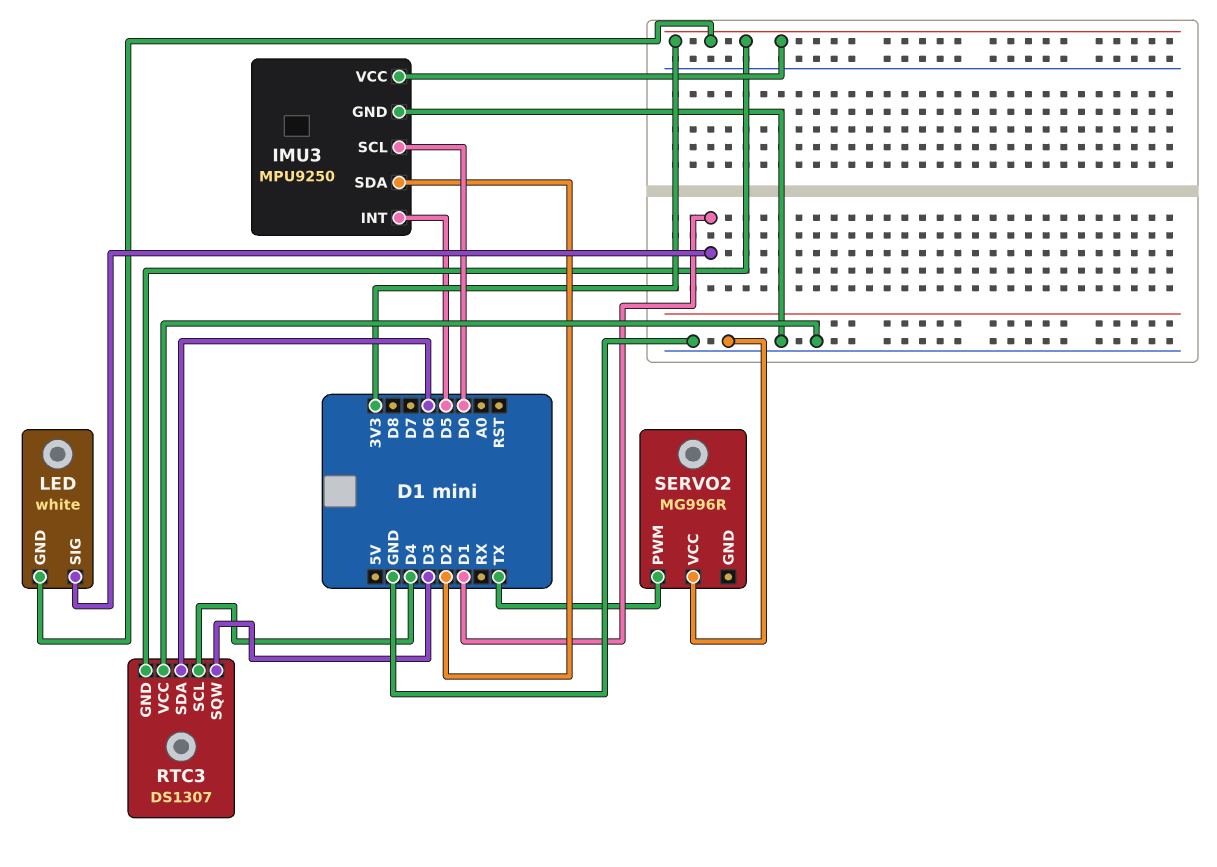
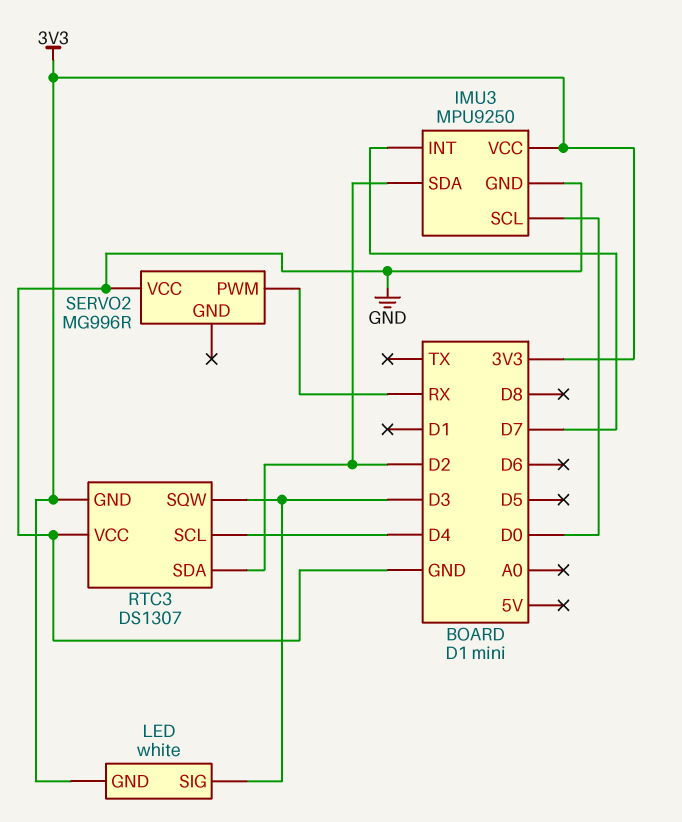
IMU3 pin INT: D5 -> D7
LED pin SIG: D1 -> D3
RTC3 pin SDA: D6 -> D2
SERVO2 pin PWM: TX -> RX

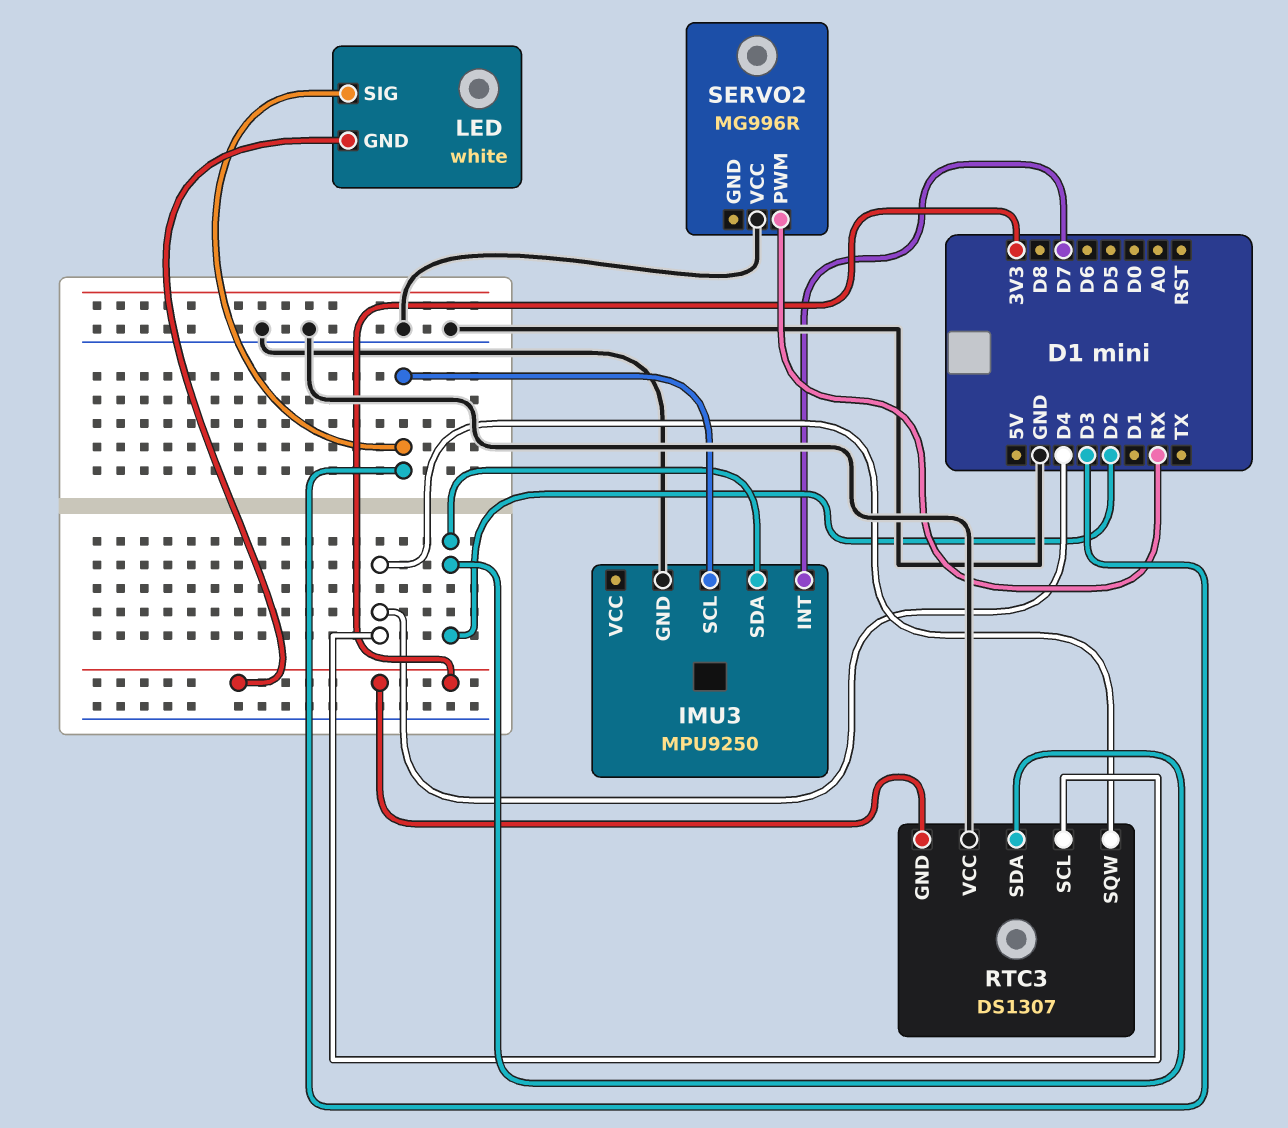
IMU3 pin SCL: D0 -> D3
IMU3 pin VCC: 3V3 -> none
RTC3 pin SQW: D3 -> D4

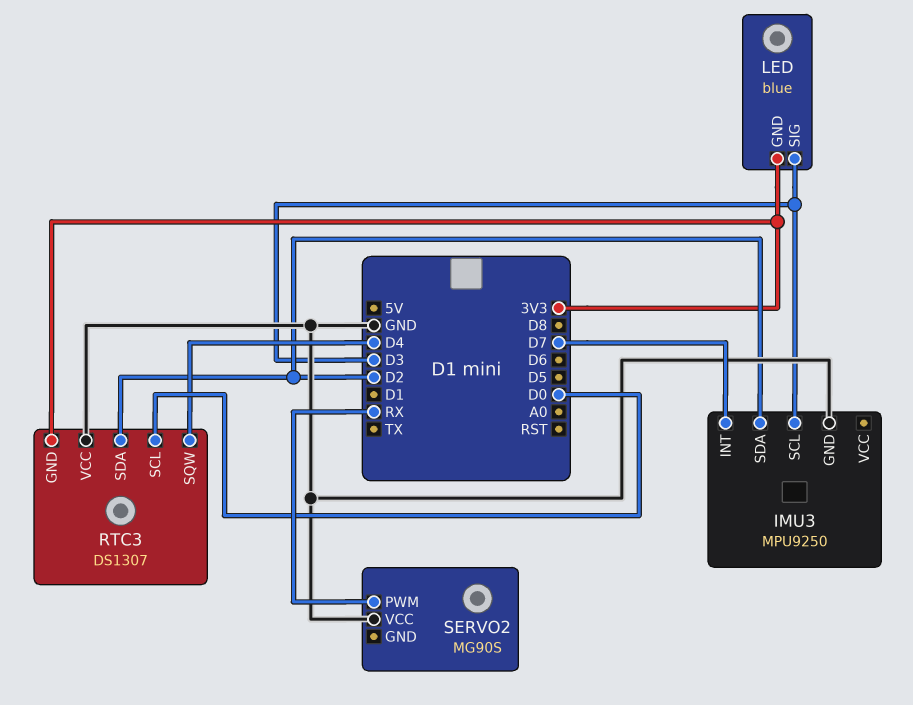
LED: white -> blue
RTC3 pin SCL: D4 -> D0
SERVO2: MG996R -> MG90S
■ ■ ■
EXERCISE GOAL: Could you retype exactly the lines running from the one with "LED pin SIG: D1 -> D3" to the end of the material above, pictures omitted?

RESULT BELOW:
LED pin SIG: D1 -> D3
RTC3 pin SDA: D6 -> D2
SERVO2 pin PWM: TX -> RX

IMU3 pin SCL: D0 -> D3
IMU3 pin VCC: 3V3 -> none
RTC3 pin SQW: D3 -> D4

LED: white -> blue
RTC3 pin SCL: D4 -> D0
SERVO2: MG996R -> MG90S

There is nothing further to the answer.